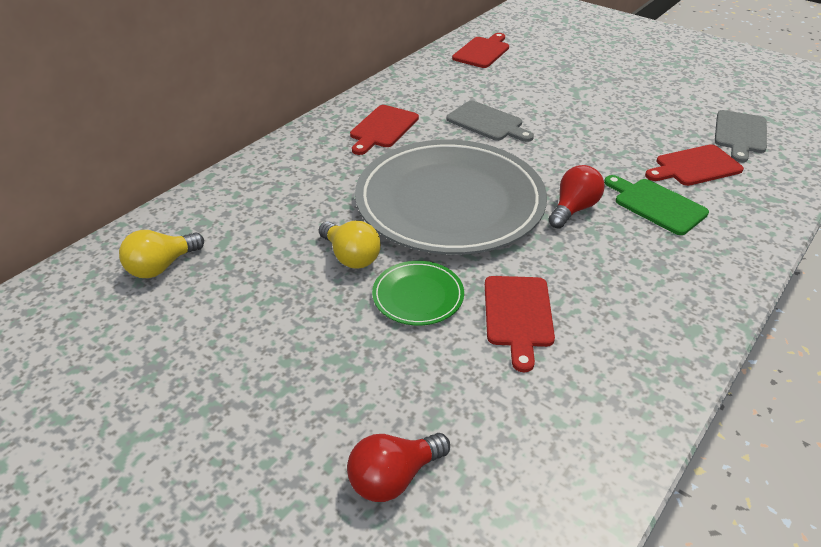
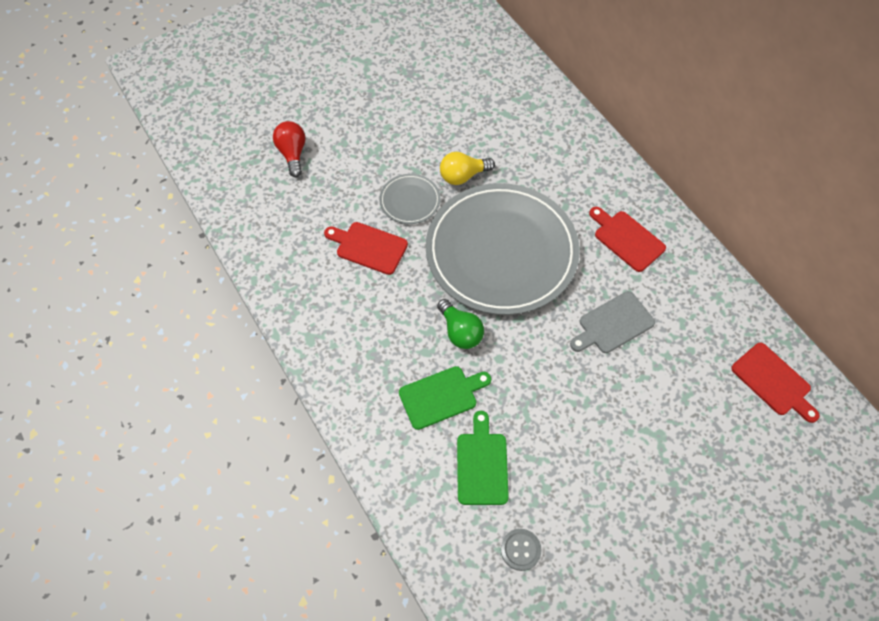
camera: 110 degrees right, 20 degrees up
(161, 266) = (493, 82): yellow light bulb -> none
(418, 296) = (410, 201): green plate -> grey plate
(573, 209) = (460, 332): red light bulb -> green light bulb
(695, 166) = (482, 464): red cutting board -> green cutting board
(740, 134) = (520, 550): grey cutting board -> grey button

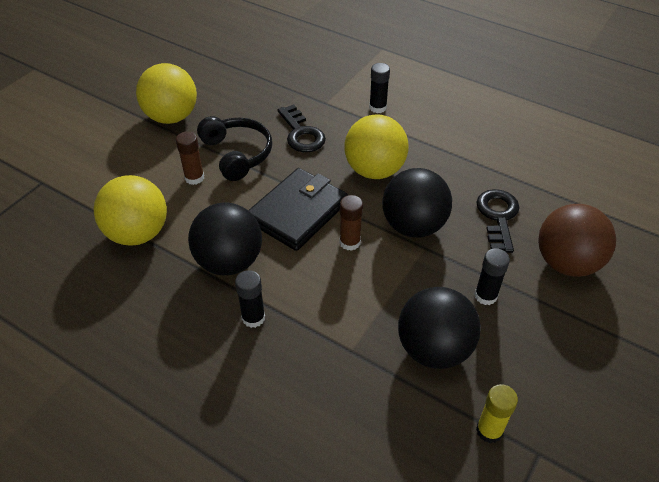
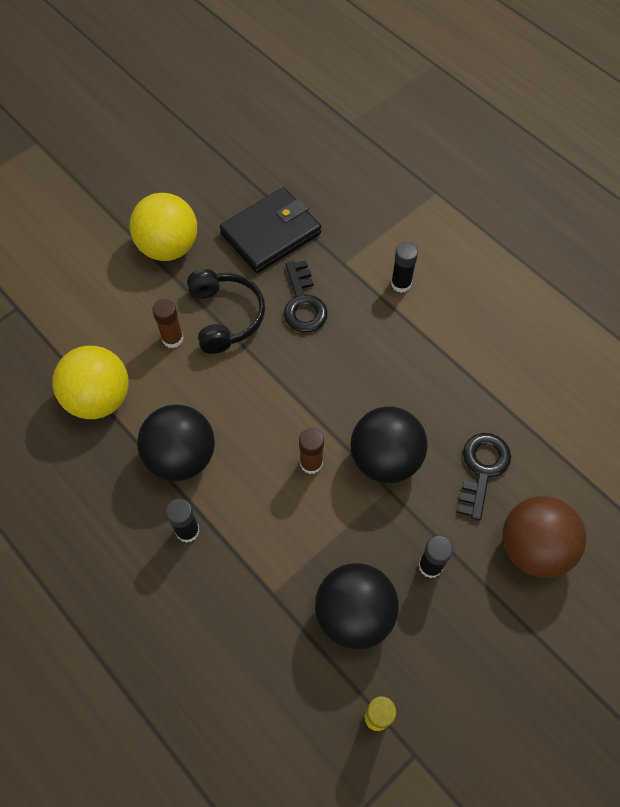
camera: 15 degrees right, 15 degrees up
(298, 212) = (268, 411): black wallet -> black wallet (271, 234)
(374, 170) = (368, 374): yellow ball -> none

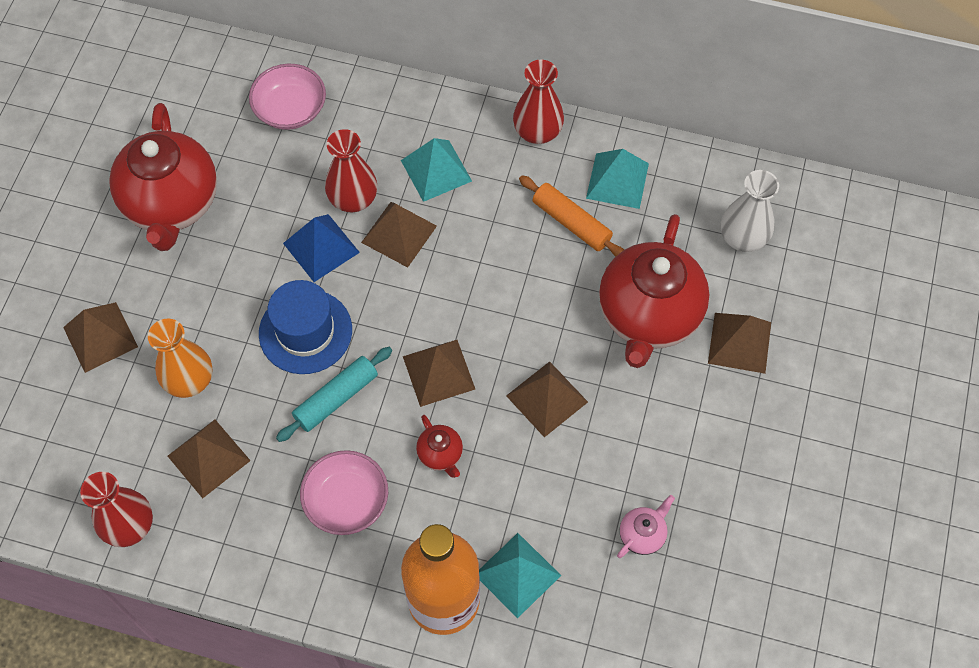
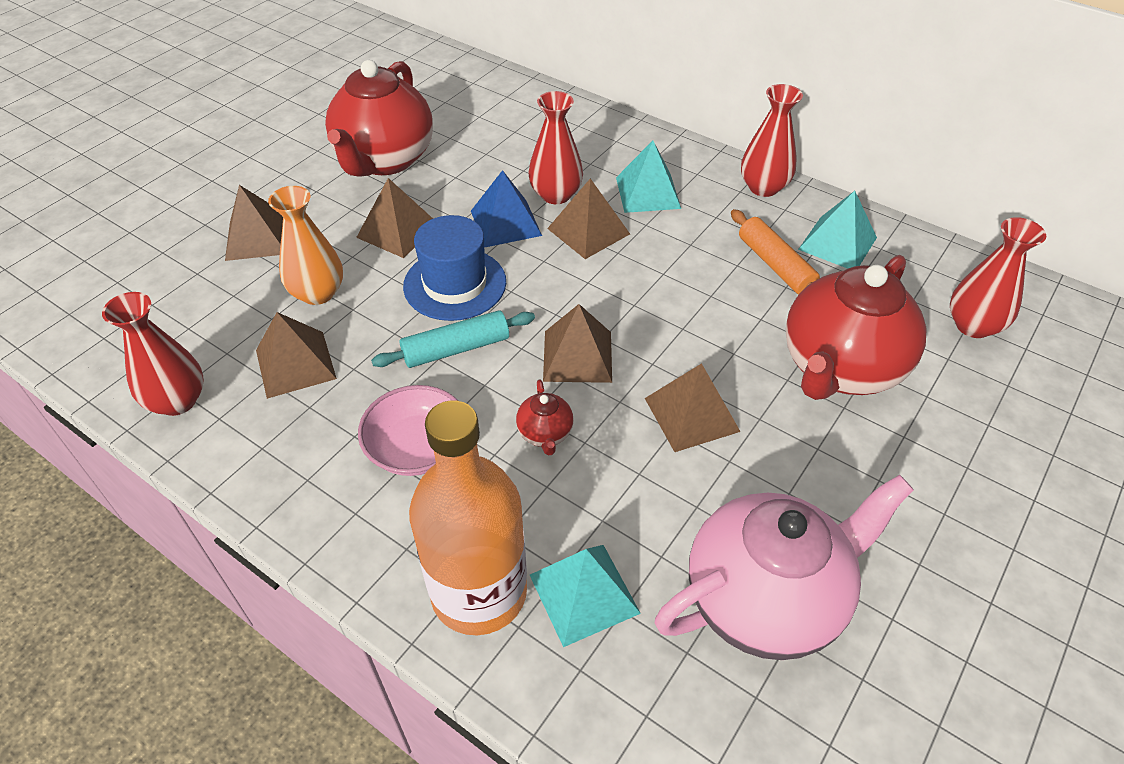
camera: 20 degrees right, 15 degrees down
(290, 109) = (529, 121): pink bowl -> none
(642, 535) = (765, 599): pink teapot -> pink teapot, size x2.43
(739, 342) = (948, 424): brown pyramid -> brown pyramid (398, 231)
(743, 238) = (973, 325): white vase -> red vase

DESCRIPTION OF THE TASK = Drop the images; copy every entry above exactly.

OUTPUT OF THE EXERCISE =
camera: 110 degrees right, 20 degrees up
(161, 266) = (493, 82): yellow light bulb -> none
(418, 296) = (410, 201): green plate -> grey plate
(573, 209) = (460, 332): red light bulb -> green light bulb
(695, 166) = (482, 464): red cutting board -> green cutting board
(740, 134) = (520, 550): grey cutting board -> grey button

camera: 15 degrees right, 15 degrees up
(298, 212) = (268, 411): black wallet -> black wallet (271, 234)
(374, 170) = (368, 374): yellow ball -> none

camera: 20 degrees right, 15 degrees down
(290, 109) = (529, 121): pink bowl -> none
(642, 535) = (765, 599): pink teapot -> pink teapot, size x2.43
(739, 342) = (948, 424): brown pyramid -> brown pyramid (398, 231)
(743, 238) = (973, 325): white vase -> red vase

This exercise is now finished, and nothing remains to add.